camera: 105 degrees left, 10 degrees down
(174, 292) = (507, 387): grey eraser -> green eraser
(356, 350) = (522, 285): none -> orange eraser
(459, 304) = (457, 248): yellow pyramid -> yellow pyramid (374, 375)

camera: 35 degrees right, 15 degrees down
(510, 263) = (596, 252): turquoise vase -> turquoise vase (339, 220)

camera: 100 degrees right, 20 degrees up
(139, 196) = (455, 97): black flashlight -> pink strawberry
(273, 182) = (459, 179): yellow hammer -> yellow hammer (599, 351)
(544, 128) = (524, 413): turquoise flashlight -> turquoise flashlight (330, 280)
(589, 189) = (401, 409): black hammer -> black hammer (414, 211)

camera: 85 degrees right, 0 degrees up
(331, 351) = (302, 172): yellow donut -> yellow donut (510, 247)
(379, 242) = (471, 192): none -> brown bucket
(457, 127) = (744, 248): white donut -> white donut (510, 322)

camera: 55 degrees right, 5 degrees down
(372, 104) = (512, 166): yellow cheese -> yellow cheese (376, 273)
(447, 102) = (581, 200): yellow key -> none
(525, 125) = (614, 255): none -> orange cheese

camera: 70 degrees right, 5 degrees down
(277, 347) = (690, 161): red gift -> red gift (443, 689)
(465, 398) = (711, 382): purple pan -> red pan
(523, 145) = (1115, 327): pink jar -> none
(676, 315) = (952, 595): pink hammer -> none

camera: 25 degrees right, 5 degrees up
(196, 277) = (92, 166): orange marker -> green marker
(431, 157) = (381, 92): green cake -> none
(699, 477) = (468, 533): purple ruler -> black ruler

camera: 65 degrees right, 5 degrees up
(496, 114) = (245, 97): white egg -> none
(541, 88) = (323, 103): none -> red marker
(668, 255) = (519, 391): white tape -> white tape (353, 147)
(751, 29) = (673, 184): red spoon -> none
....
**Exercise details:** Retype each of the records, word for word, with nothing added or dropped.

**Output of the exercise:**
camera: 105 degrees left, 10 degrees down
(174, 292) = (507, 387): grey eraser -> green eraser
(356, 350) = (522, 285): none -> orange eraser
(459, 304) = (457, 248): yellow pyramid -> yellow pyramid (374, 375)

camera: 35 degrees right, 15 degrees down
(510, 263) = (596, 252): turquoise vase -> turquoise vase (339, 220)

camera: 100 degrees right, 20 degrees up
(139, 196) = (455, 97): black flashlight -> pink strawberry
(273, 182) = (459, 179): yellow hammer -> yellow hammer (599, 351)
(544, 128) = (524, 413): turquoise flashlight -> turquoise flashlight (330, 280)
(589, 189) = (401, 409): black hammer -> black hammer (414, 211)

camera: 85 degrees right, 0 degrees up
(331, 351) = (302, 172): yellow donut -> yellow donut (510, 247)
(379, 242) = (471, 192): none -> brown bucket
(457, 127) = (744, 248): white donut -> white donut (510, 322)

camera: 55 degrees right, 5 degrees down
(372, 104) = (512, 166): yellow cheese -> yellow cheese (376, 273)
(447, 102) = (581, 200): yellow key -> none
(525, 125) = (614, 255): none -> orange cheese

camera: 70 degrees right, 5 degrees down
(277, 347) = (690, 161): red gift -> red gift (443, 689)
(465, 398) = (711, 382): purple pan -> red pan
(523, 145) = (1115, 327): pink jar -> none
(676, 315) = (952, 595): pink hammer -> none

camera: 25 degrees right, 5 degrees up
(196, 277) = (92, 166): orange marker -> green marker
(431, 157) = (381, 92): green cake -> none
(699, 477) = (468, 533): purple ruler -> black ruler

camera: 65 degrees right, 5 degrees up
(496, 114) = (245, 97): white egg -> none
(541, 88) = (323, 103): none -> red marker
(668, 255) = (519, 391): white tape -> white tape (353, 147)
(751, 29) = (673, 184): red spoon -> none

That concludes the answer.